### MATERIALS PROVIDED
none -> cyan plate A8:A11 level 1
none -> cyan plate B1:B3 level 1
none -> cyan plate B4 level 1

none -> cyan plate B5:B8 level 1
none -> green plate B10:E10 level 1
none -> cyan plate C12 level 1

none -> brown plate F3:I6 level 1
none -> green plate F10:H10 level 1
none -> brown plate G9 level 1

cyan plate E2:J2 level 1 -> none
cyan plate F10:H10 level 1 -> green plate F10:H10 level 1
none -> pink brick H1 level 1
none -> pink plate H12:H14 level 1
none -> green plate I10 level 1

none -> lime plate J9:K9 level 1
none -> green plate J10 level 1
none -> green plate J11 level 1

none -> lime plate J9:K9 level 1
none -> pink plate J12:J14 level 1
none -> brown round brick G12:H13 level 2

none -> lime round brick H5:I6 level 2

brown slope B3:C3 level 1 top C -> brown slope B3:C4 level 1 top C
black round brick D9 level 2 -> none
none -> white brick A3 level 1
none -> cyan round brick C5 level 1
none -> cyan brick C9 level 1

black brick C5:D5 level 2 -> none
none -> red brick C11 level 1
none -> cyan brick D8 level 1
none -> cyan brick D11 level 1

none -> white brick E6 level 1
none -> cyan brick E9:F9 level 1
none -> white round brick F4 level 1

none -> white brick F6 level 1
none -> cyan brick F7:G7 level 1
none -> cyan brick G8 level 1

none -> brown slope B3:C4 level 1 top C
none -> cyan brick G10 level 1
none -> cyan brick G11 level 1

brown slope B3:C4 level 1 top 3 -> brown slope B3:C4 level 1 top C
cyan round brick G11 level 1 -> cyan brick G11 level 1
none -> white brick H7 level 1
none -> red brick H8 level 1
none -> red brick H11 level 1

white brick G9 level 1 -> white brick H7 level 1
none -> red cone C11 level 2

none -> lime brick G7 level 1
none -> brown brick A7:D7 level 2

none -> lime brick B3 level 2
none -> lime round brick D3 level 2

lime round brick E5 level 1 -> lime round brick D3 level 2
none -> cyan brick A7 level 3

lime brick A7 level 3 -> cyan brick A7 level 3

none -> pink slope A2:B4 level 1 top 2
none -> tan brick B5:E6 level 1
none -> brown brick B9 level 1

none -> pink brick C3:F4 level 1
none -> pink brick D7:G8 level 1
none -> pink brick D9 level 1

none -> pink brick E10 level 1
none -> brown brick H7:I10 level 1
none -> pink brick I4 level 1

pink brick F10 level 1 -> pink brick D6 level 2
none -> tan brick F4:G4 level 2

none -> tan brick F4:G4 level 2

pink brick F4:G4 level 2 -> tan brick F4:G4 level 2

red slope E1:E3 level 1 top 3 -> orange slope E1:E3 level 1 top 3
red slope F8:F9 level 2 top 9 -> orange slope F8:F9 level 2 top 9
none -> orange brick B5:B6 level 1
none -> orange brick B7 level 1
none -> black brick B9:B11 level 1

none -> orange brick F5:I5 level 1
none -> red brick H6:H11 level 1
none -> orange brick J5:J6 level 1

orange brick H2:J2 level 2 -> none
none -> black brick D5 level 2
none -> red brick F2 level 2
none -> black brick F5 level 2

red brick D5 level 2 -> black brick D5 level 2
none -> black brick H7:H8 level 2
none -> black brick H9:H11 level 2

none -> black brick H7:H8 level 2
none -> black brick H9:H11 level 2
######
Look through the records above and please copy every line in which the string "slope" occurs.

ANSWER TO THIS TASK |
brown slope B3:C3 level 1 top C -> brown slope B3:C4 level 1 top C
none -> brown slope B3:C4 level 1 top C
brown slope B3:C4 level 1 top 3 -> brown slope B3:C4 level 1 top C
none -> pink slope A2:B4 level 1 top 2
red slope E1:E3 level 1 top 3 -> orange slope E1:E3 level 1 top 3
red slope F8:F9 level 2 top 9 -> orange slope F8:F9 level 2 top 9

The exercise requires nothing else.